▶ [Problem] Begin at the line with "insert: blue cone <698,181>" and output every line through the end of the records, exactly as given. Omit pictures.

** Opening Material provided block **

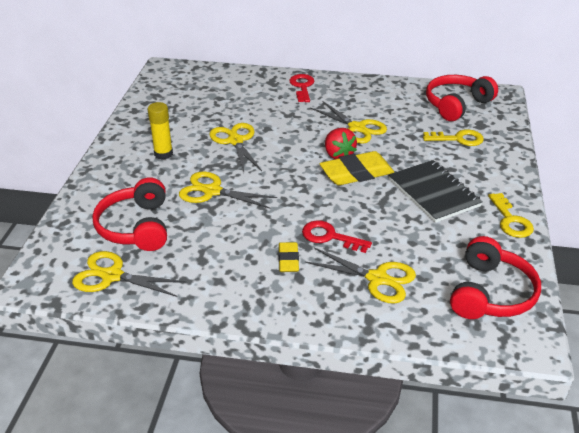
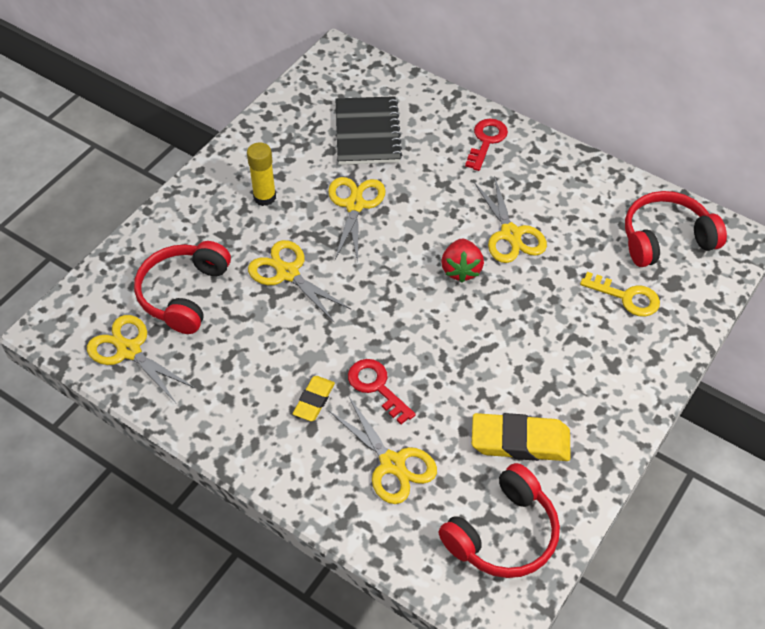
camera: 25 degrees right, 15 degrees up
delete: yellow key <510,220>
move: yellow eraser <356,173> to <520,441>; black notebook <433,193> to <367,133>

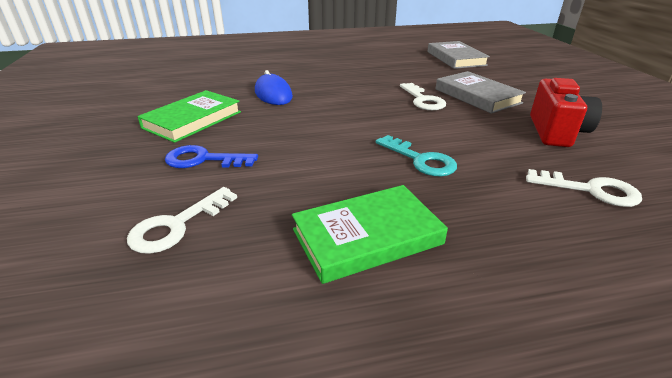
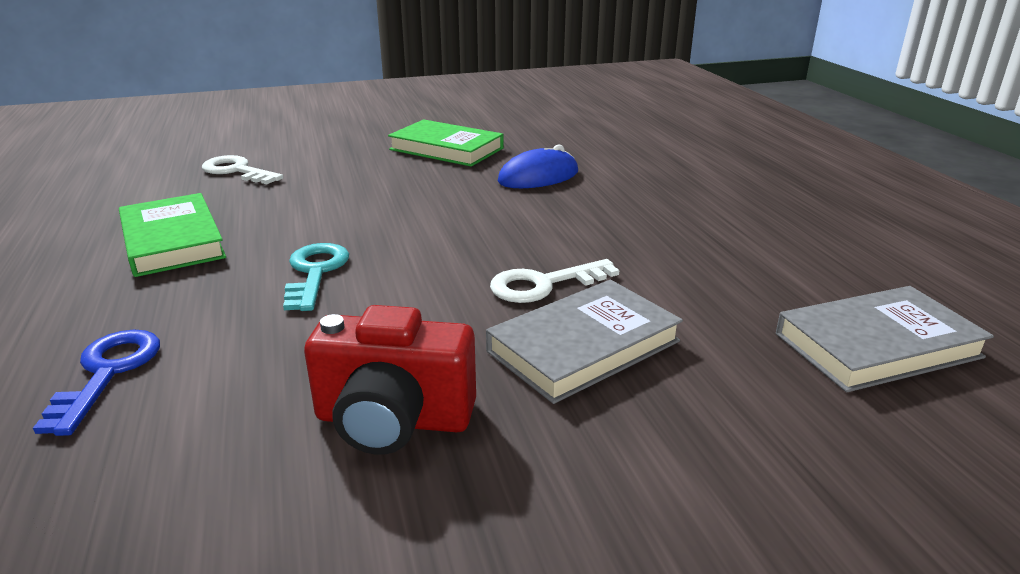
camera: 85 degrees right, 5 degrees down
delete: white key <590,190>
move: blue key <203,160> to <107,373>
rotate: turquoise key <420,160> = <315,272> 135 degrees clockwise

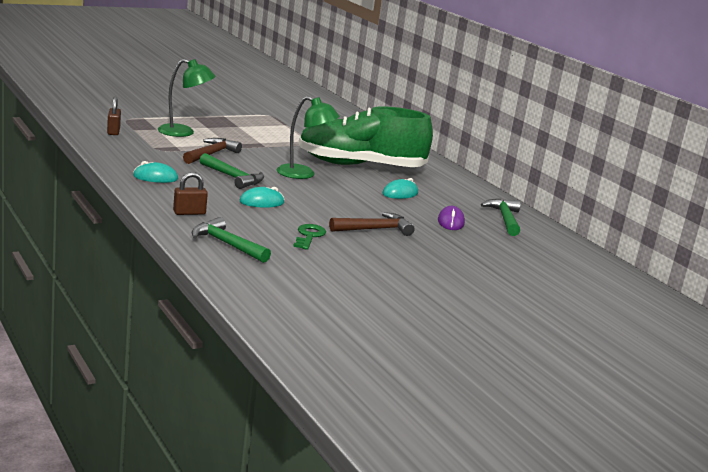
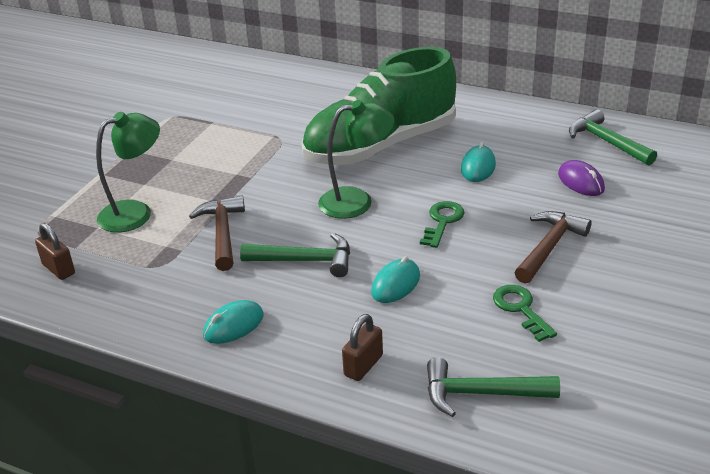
camera: 30 degrees left, 15 degrees up
insert: green key <442,222>

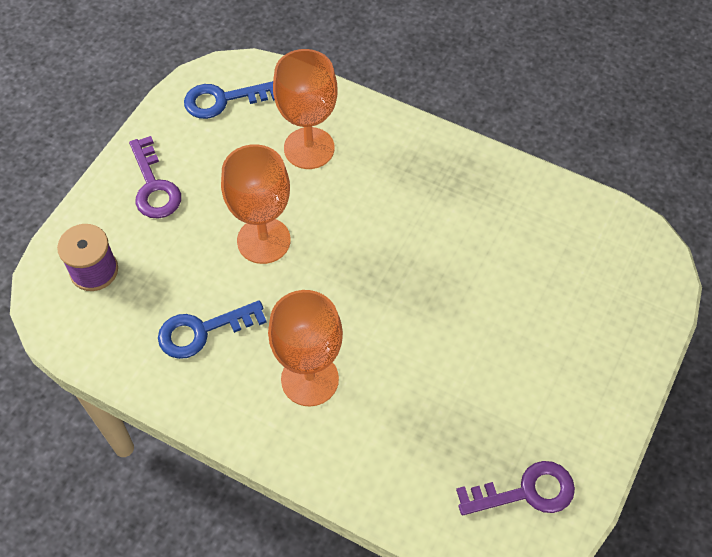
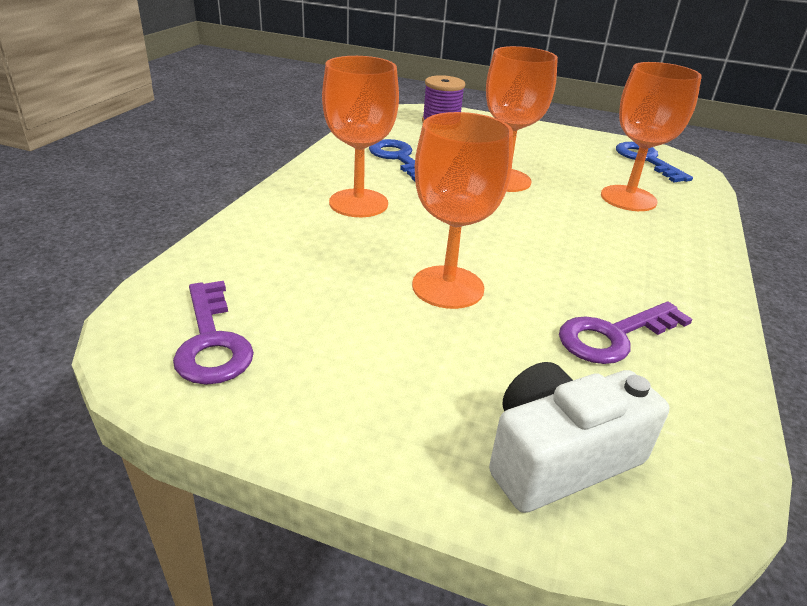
camera: 80 degrees right, 25 degrees down
insert: orange goblet <448,287>; white camera <559,457>
move: purple key <154,186> to <614,336>

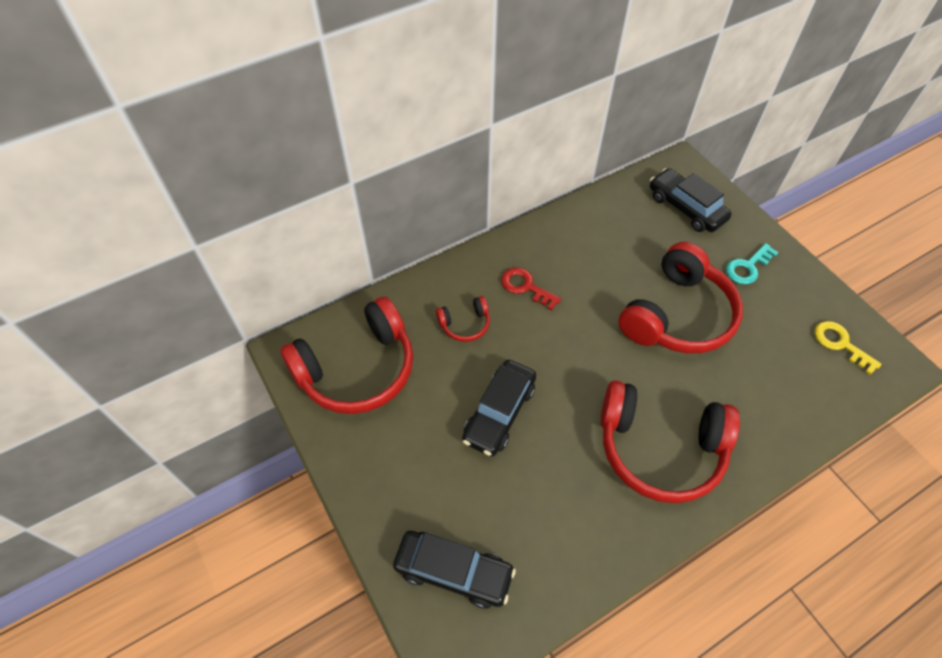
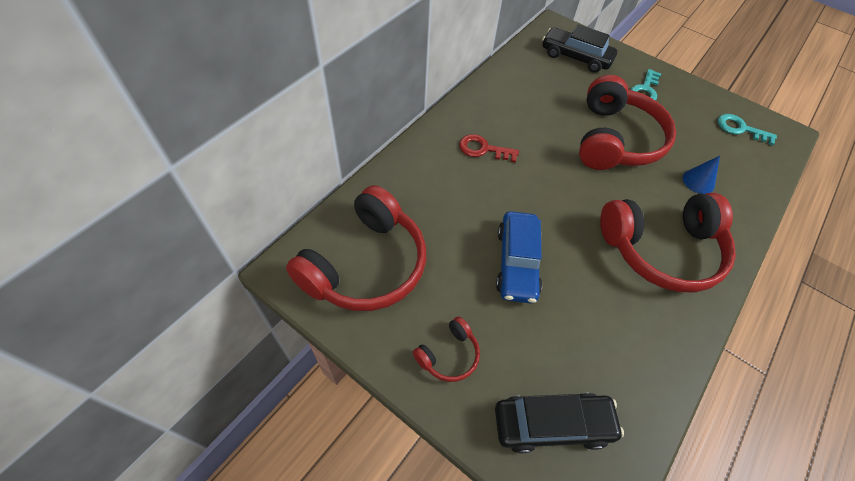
camera: 25 degrees left, 0 degrees up
insert: blue cone <698,181>
move: red headphones <465,324> to <448,355>
recolor: yellow key <840,344> to turquoise key <740,129>; black car <499,413> to blue car <517,263>

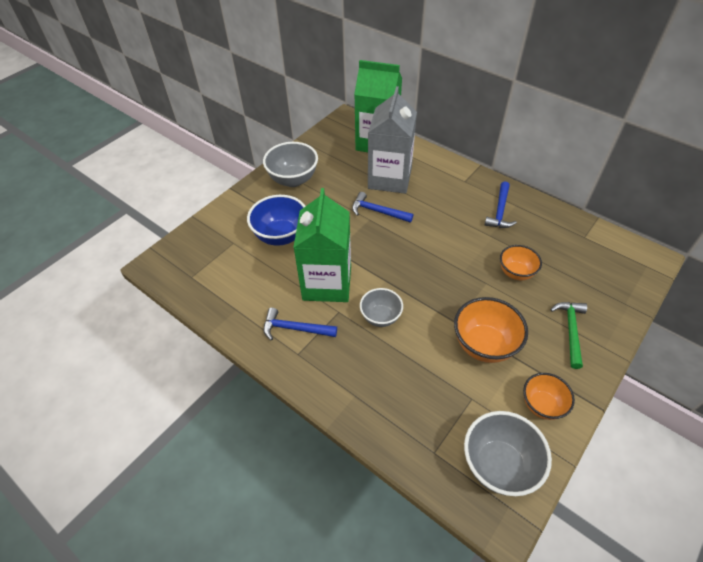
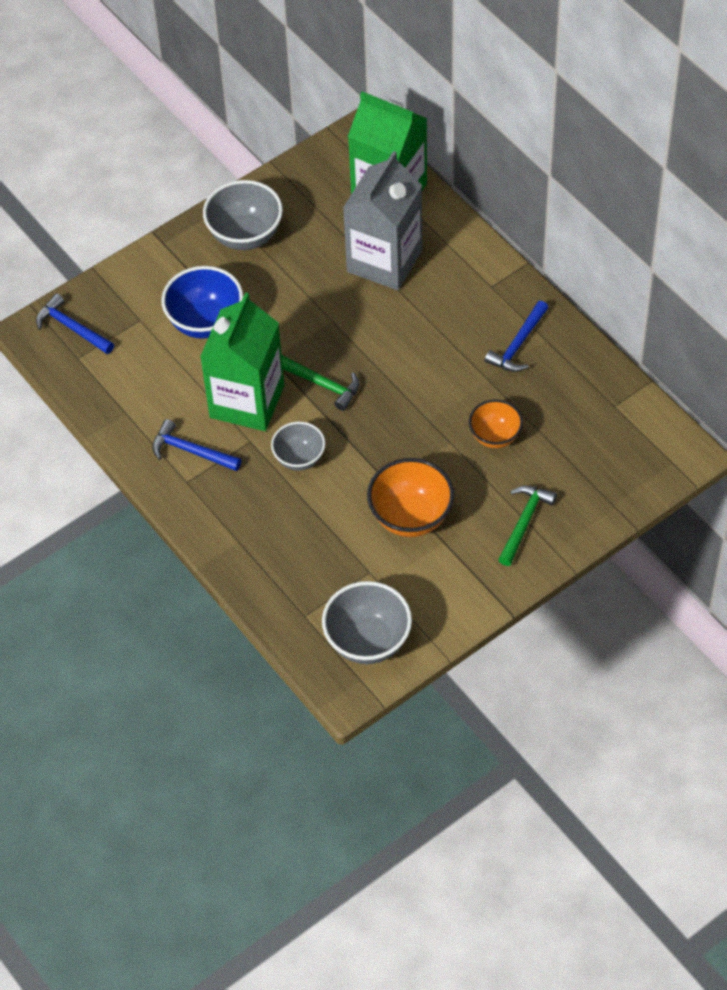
camera: 15 degrees right, 5 degrees up
delete: orange bowl <542,405>
insert: green hammer <322,384>
move: blue hammer <378,211> to <72,328>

** Closing Material provided block **

▶ [Answer to this exercise]
insert: blue cone <698,181>
move: red headphones <465,324> to <448,355>
recolor: yellow key <840,344> to turquoise key <740,129>; black car <499,413> to blue car <517,263>

camera: 15 degrees right, 5 degrees up
delete: orange bowl <542,405>
insert: green hammer <322,384>
move: blue hammer <378,211> to <72,328>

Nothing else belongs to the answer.